**Data segment**.
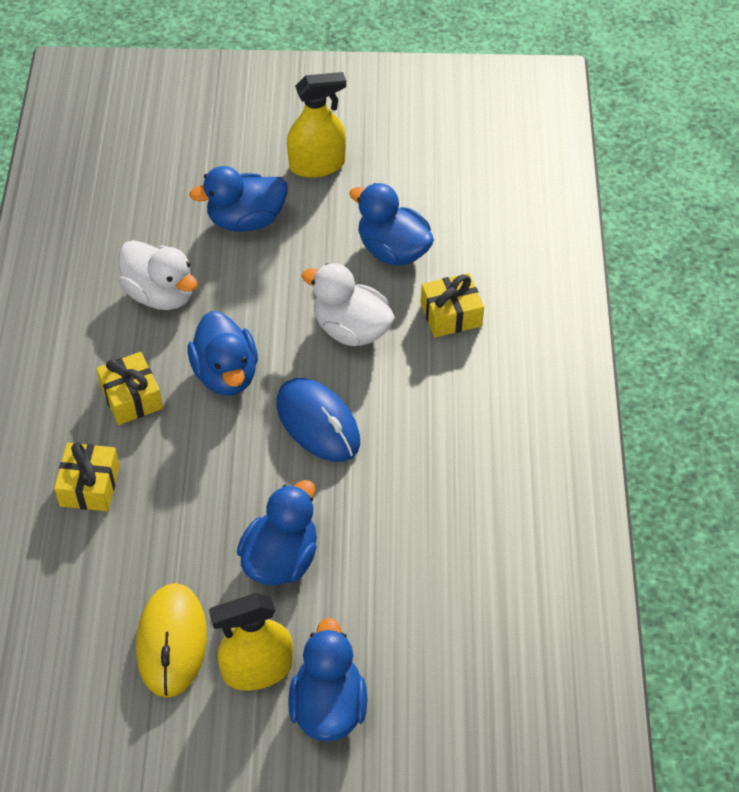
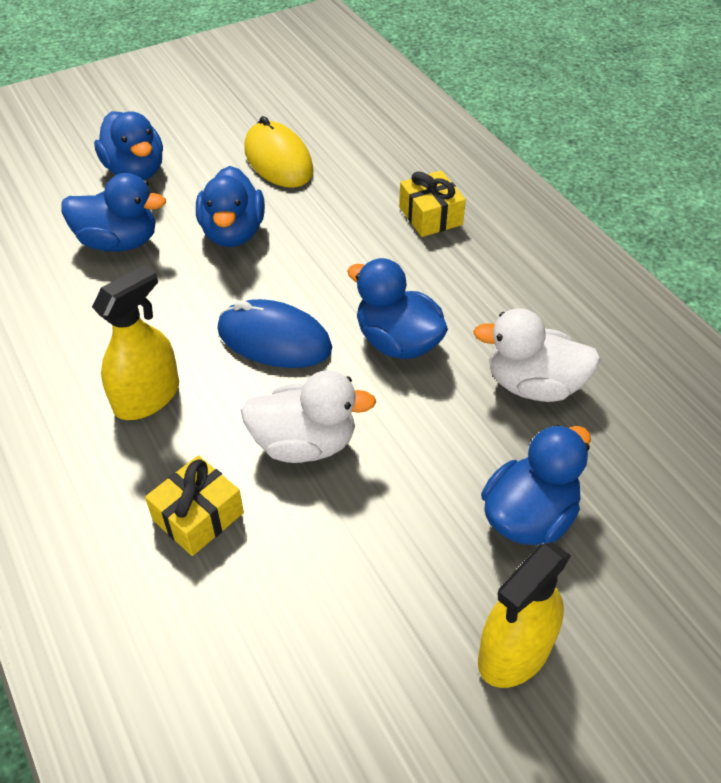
camera: 150 degrees right, 5 degrees down
yellow gift [96,352,163,425] -> none
yellow spray bottle [209,593,293,691] -> yellow spray bottle moved to [92,265,179,420]
blue duck [350,183,434,265] -> blue duck moved to [61,173,166,252]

**Exercise objective**.
From the material above, copy every line where the word "yellow" is found.

**Finished task**.
yellow gift [96,352,163,425] -> none
yellow spray bottle [209,593,293,691] -> yellow spray bottle moved to [92,265,179,420]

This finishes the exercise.